** Start PROVIDED DATA **

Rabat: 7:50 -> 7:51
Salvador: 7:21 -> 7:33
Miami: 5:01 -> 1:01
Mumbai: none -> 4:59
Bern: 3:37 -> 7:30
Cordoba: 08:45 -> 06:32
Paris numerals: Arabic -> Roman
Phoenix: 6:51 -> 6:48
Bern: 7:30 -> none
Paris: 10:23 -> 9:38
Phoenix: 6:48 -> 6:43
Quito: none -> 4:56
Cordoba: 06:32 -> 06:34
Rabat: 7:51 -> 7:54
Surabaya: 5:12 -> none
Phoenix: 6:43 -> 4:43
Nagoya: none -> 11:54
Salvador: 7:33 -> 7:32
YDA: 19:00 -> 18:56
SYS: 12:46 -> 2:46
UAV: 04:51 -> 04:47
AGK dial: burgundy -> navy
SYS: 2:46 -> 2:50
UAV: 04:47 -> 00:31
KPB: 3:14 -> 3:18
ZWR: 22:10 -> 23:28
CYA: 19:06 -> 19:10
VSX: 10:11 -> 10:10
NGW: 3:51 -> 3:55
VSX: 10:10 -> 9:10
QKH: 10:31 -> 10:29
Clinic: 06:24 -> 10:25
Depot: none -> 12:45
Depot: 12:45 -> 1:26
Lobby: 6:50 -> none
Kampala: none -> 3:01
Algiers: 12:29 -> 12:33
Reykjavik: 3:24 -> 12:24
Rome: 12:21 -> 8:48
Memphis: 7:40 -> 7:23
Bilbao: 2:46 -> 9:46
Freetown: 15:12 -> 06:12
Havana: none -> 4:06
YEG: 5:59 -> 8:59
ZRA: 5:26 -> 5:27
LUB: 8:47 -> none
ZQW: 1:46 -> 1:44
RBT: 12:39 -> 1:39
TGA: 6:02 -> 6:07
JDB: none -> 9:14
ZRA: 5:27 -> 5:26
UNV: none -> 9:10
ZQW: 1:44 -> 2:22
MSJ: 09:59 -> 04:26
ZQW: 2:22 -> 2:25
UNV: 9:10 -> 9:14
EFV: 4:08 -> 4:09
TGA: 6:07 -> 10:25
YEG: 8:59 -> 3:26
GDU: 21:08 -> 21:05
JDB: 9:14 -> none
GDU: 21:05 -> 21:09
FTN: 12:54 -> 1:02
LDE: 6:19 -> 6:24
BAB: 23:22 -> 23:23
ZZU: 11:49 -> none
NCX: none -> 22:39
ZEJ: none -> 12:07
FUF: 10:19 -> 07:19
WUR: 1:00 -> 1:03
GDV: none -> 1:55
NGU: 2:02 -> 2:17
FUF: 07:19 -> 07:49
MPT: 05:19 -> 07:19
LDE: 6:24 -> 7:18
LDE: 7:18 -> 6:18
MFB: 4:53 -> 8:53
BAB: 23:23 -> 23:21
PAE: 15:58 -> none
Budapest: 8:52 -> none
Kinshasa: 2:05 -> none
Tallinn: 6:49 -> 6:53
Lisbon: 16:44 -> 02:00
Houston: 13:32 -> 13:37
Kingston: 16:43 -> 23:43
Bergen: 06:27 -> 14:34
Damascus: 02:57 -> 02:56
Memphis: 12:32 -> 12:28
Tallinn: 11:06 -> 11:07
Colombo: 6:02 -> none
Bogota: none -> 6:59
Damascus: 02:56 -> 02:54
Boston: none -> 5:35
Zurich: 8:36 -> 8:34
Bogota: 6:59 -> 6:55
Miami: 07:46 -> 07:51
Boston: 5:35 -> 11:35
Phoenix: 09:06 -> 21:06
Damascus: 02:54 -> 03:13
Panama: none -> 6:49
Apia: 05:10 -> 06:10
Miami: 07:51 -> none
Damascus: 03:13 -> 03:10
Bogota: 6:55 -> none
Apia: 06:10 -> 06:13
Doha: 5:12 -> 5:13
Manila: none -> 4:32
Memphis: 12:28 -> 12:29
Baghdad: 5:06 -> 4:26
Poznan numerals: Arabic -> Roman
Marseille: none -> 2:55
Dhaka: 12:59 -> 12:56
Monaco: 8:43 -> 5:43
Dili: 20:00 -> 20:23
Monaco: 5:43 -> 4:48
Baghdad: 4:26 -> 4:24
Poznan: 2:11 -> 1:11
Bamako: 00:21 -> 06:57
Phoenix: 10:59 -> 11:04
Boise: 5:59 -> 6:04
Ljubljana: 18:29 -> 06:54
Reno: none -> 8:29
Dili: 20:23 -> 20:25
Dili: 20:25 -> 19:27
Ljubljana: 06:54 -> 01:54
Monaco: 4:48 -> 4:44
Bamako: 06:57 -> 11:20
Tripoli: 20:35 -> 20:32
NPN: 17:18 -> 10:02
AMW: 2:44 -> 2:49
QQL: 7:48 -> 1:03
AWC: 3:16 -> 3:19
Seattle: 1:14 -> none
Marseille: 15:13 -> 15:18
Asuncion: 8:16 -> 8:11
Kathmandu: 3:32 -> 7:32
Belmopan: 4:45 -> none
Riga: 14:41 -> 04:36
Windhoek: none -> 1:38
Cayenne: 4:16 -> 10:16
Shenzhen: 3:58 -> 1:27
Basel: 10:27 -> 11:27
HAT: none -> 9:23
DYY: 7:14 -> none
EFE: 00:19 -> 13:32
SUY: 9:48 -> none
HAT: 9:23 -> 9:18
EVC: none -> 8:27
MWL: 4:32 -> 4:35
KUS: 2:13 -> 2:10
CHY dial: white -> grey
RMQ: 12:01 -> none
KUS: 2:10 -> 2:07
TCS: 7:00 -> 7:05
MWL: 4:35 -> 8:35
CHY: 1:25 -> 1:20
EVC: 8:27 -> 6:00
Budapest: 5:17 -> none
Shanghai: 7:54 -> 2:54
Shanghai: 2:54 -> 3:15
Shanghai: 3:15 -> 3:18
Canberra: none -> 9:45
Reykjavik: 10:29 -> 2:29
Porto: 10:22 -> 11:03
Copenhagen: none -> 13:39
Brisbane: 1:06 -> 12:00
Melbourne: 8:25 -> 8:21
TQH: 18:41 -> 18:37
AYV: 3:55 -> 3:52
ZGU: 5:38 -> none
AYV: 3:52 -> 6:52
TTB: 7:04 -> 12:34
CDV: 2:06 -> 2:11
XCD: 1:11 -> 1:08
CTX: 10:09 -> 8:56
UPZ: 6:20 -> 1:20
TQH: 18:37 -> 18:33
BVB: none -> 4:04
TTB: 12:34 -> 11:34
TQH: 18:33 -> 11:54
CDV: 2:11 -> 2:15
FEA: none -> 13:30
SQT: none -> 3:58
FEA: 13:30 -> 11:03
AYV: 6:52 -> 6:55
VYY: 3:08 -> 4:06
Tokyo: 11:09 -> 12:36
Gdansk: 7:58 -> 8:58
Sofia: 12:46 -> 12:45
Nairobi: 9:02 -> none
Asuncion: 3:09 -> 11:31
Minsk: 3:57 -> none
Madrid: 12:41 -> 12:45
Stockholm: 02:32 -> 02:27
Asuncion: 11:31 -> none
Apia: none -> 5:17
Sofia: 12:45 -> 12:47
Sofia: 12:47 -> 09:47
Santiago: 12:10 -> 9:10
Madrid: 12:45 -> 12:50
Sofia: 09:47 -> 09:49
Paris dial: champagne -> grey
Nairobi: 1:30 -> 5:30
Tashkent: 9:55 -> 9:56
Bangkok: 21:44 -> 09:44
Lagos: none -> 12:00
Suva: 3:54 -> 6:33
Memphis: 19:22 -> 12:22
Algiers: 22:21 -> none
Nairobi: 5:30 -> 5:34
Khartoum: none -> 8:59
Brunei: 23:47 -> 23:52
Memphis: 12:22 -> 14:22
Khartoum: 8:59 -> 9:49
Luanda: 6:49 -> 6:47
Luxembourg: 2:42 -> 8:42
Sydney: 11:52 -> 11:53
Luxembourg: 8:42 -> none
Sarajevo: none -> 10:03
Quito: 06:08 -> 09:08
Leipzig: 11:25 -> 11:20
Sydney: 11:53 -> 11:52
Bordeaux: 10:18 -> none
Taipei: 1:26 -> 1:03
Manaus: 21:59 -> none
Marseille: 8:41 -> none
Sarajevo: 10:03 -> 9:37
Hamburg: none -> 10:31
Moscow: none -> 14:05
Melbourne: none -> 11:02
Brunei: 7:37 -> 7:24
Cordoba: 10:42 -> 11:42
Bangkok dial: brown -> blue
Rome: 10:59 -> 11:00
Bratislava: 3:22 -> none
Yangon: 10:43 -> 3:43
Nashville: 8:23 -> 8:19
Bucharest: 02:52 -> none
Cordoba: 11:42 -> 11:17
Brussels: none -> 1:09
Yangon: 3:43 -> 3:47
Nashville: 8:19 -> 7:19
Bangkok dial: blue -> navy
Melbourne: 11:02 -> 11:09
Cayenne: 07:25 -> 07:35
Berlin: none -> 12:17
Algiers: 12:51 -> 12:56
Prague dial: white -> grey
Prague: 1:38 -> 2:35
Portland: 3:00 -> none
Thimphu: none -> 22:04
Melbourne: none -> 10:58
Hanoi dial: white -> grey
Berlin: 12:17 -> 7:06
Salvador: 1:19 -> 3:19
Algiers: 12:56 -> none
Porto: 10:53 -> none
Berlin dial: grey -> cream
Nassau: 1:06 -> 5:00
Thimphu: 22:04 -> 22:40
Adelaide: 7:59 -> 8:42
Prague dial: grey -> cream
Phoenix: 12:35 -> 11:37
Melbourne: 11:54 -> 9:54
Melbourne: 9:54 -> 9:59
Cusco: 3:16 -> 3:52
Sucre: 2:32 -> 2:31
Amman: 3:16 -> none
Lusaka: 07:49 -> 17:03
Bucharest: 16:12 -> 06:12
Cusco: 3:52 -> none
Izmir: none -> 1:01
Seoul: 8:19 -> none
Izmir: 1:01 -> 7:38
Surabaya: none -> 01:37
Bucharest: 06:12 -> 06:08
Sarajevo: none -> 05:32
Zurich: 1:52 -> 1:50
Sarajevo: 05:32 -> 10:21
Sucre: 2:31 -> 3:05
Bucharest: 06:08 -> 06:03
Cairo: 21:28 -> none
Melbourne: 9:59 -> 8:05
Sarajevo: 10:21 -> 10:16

** End PROVIDED DATA **

Return the lines from the start of the entries up to and including the line with "Memphis: 7:40 -> 7:23", copied character for character.

Rabat: 7:50 -> 7:51
Salvador: 7:21 -> 7:33
Miami: 5:01 -> 1:01
Mumbai: none -> 4:59
Bern: 3:37 -> 7:30
Cordoba: 08:45 -> 06:32
Paris numerals: Arabic -> Roman
Phoenix: 6:51 -> 6:48
Bern: 7:30 -> none
Paris: 10:23 -> 9:38
Phoenix: 6:48 -> 6:43
Quito: none -> 4:56
Cordoba: 06:32 -> 06:34
Rabat: 7:51 -> 7:54
Surabaya: 5:12 -> none
Phoenix: 6:43 -> 4:43
Nagoya: none -> 11:54
Salvador: 7:33 -> 7:32
YDA: 19:00 -> 18:56
SYS: 12:46 -> 2:46
UAV: 04:51 -> 04:47
AGK dial: burgundy -> navy
SYS: 2:46 -> 2:50
UAV: 04:47 -> 00:31
KPB: 3:14 -> 3:18
ZWR: 22:10 -> 23:28
CYA: 19:06 -> 19:10
VSX: 10:11 -> 10:10
NGW: 3:51 -> 3:55
VSX: 10:10 -> 9:10
QKH: 10:31 -> 10:29
Clinic: 06:24 -> 10:25
Depot: none -> 12:45
Depot: 12:45 -> 1:26
Lobby: 6:50 -> none
Kampala: none -> 3:01
Algiers: 12:29 -> 12:33
Reykjavik: 3:24 -> 12:24
Rome: 12:21 -> 8:48
Memphis: 7:40 -> 7:23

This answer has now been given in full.